Change detection outputs:

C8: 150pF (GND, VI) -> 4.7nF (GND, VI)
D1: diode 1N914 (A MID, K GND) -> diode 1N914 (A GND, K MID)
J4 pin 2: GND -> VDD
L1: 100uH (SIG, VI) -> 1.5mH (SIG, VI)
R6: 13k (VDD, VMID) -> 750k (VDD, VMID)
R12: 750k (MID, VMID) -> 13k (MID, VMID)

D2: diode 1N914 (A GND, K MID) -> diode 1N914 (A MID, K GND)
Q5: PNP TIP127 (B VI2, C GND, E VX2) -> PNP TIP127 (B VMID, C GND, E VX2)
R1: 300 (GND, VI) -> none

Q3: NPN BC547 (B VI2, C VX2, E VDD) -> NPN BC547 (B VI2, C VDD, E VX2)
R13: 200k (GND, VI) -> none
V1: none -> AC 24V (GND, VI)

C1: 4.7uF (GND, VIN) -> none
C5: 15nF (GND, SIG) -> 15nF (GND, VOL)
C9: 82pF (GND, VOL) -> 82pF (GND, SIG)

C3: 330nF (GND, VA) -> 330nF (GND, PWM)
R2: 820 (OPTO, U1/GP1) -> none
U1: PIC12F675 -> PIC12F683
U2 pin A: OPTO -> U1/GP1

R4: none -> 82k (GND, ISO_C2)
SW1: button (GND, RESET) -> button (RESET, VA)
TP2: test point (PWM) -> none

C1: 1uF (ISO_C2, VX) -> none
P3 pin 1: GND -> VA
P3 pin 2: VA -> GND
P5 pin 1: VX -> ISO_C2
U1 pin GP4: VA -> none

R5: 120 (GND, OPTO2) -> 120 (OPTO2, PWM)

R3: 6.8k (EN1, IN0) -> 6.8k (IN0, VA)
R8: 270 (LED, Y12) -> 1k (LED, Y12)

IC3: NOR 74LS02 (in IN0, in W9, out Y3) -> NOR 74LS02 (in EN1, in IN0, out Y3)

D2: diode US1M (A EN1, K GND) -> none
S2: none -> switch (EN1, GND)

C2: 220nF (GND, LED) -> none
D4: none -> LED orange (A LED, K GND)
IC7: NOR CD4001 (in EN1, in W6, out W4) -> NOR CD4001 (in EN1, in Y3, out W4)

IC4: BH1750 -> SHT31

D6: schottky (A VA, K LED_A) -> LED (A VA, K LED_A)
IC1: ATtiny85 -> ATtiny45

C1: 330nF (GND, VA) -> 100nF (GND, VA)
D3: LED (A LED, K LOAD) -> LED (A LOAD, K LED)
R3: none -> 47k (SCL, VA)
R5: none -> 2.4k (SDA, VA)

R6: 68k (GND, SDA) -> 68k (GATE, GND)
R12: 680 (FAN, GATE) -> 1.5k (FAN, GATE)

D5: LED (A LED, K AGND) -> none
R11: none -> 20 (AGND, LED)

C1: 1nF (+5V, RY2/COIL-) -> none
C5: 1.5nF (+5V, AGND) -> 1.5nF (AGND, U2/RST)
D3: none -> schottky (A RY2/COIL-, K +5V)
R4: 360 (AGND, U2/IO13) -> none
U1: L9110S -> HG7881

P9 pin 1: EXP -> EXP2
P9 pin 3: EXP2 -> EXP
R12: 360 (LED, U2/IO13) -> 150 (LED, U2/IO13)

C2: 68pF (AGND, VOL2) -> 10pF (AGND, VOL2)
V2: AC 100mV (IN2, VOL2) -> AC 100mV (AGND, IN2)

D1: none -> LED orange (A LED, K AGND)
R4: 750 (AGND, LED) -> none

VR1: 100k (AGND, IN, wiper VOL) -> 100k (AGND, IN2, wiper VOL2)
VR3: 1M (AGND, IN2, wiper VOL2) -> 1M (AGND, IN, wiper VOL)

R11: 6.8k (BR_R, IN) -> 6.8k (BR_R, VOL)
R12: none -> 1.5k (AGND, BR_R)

What is being asked:
The line containing "U1: L9110S -> HG7881" and all lines after it, through the end of the entries above, are to be returned exactly and alone.

Written answer:
U1: L9110S -> HG7881

P9 pin 1: EXP -> EXP2
P9 pin 3: EXP2 -> EXP
R12: 360 (LED, U2/IO13) -> 150 (LED, U2/IO13)

C2: 68pF (AGND, VOL2) -> 10pF (AGND, VOL2)
V2: AC 100mV (IN2, VOL2) -> AC 100mV (AGND, IN2)

D1: none -> LED orange (A LED, K AGND)
R4: 750 (AGND, LED) -> none

VR1: 100k (AGND, IN, wiper VOL) -> 100k (AGND, IN2, wiper VOL2)
VR3: 1M (AGND, IN2, wiper VOL2) -> 1M (AGND, IN, wiper VOL)

R11: 6.8k (BR_R, IN) -> 6.8k (BR_R, VOL)
R12: none -> 1.5k (AGND, BR_R)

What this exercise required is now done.